## REQUIRED WORK:
Return the following data exactly, with all pictures left out.

------------------------------

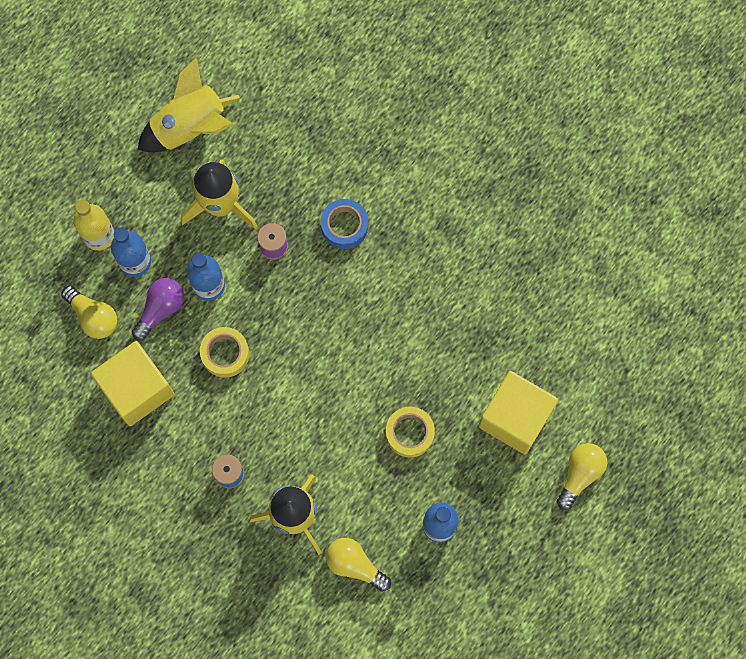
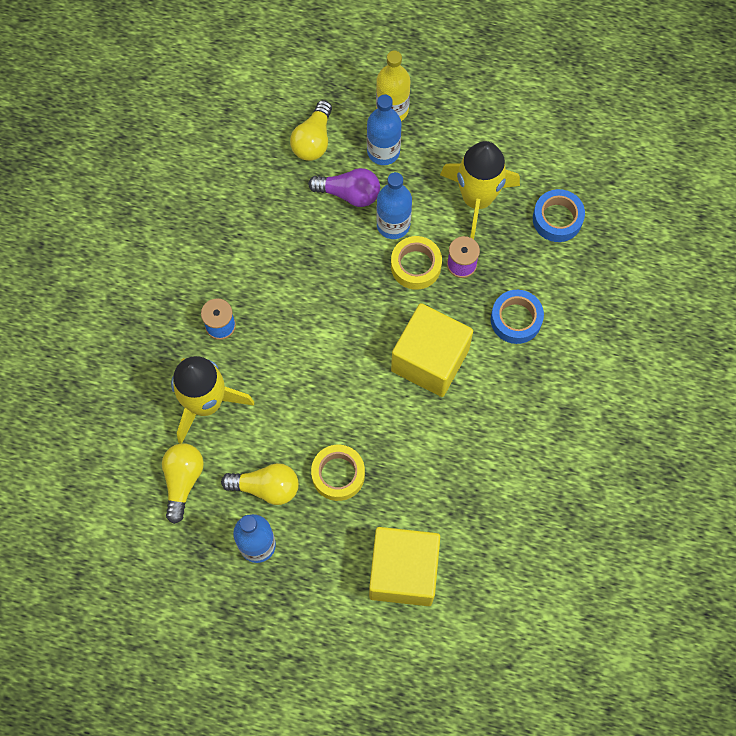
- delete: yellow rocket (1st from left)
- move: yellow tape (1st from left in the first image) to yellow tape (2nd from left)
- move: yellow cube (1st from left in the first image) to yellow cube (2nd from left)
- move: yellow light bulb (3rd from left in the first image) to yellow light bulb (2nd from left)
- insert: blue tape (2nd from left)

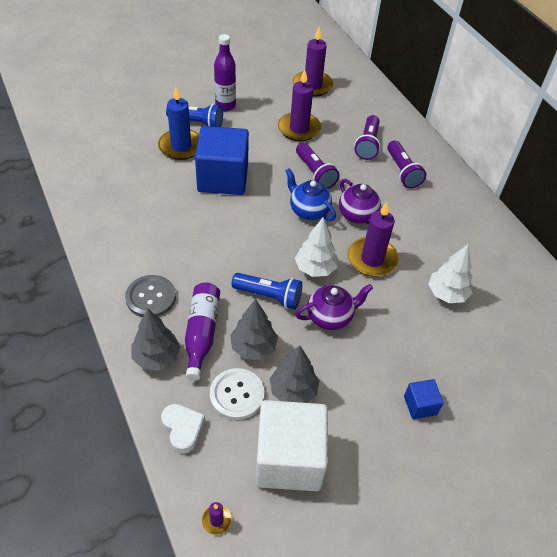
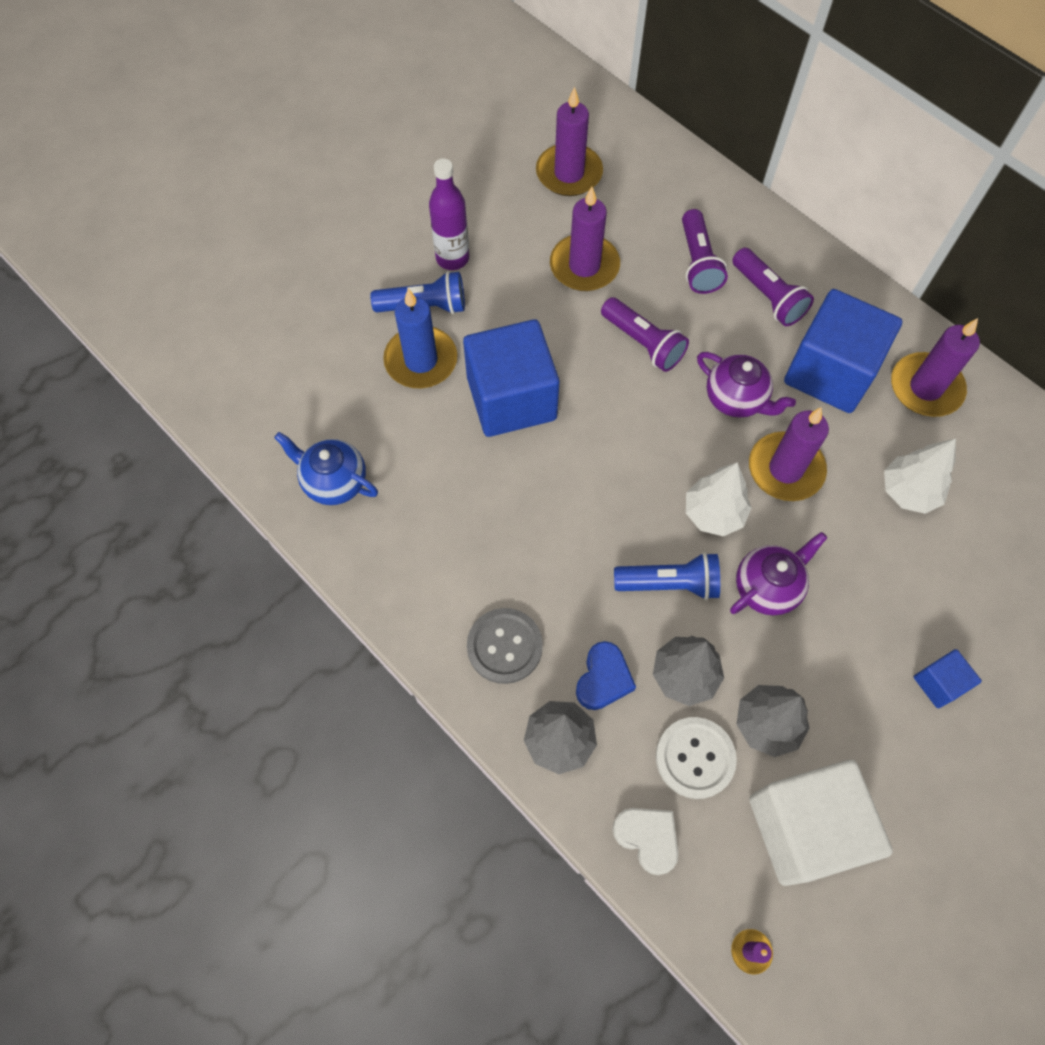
- move: blue teapot
- replace: purple bottle (1st from left) to blue heart
- insert: blue cube (2nd from left)
- insert: purple candle (5th from left)

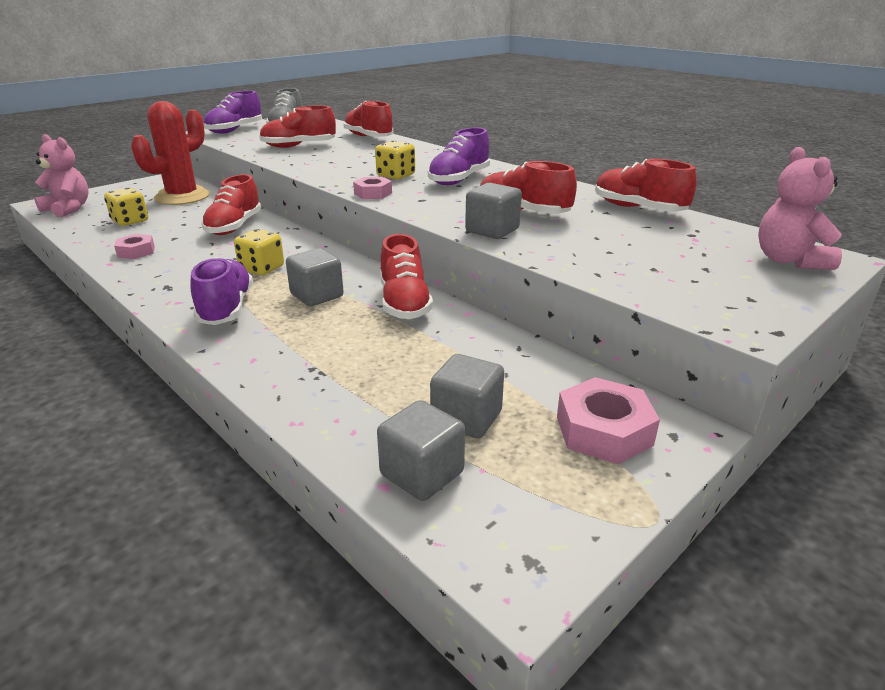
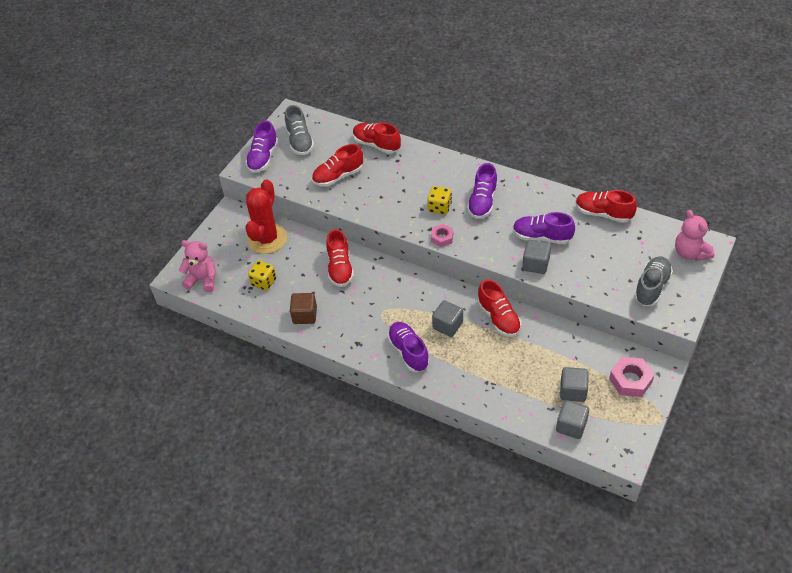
- recolor: red shoe (5th from left) to purple shoe (4th from left)
- delete: yellow dice (2nd from left)
- replace: pink nut (1st from left) to brown cube
- insert: grey shoe (2nd from left)

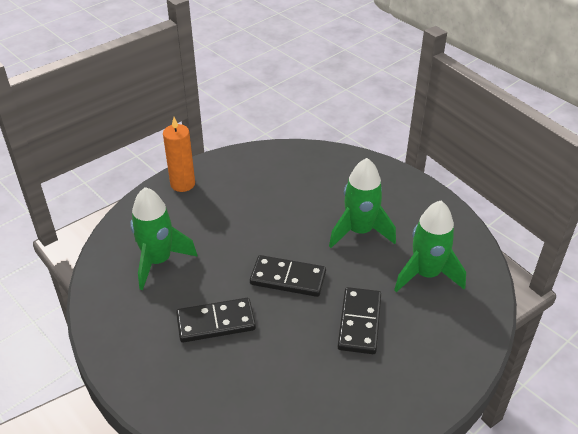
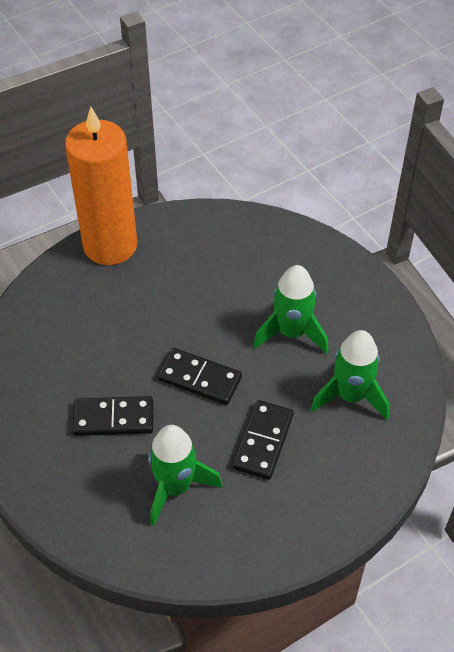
- resize: orange candle x1.95
- move: green rocket (1st from left)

------------------------------

## RESULT:
- delete: yellow rocket (1st from left)
- move: yellow tape (1st from left in the first image) to yellow tape (2nd from left)
- move: yellow cube (1st from left in the first image) to yellow cube (2nd from left)
- move: yellow light bulb (3rd from left in the first image) to yellow light bulb (2nd from left)
- insert: blue tape (2nd from left)

- move: blue teapot
- replace: purple bottle (1st from left) to blue heart
- insert: blue cube (2nd from left)
- insert: purple candle (5th from left)

- recolor: red shoe (5th from left) to purple shoe (4th from left)
- delete: yellow dice (2nd from left)
- replace: pink nut (1st from left) to brown cube
- insert: grey shoe (2nd from left)

- resize: orange candle x1.95
- move: green rocket (1st from left)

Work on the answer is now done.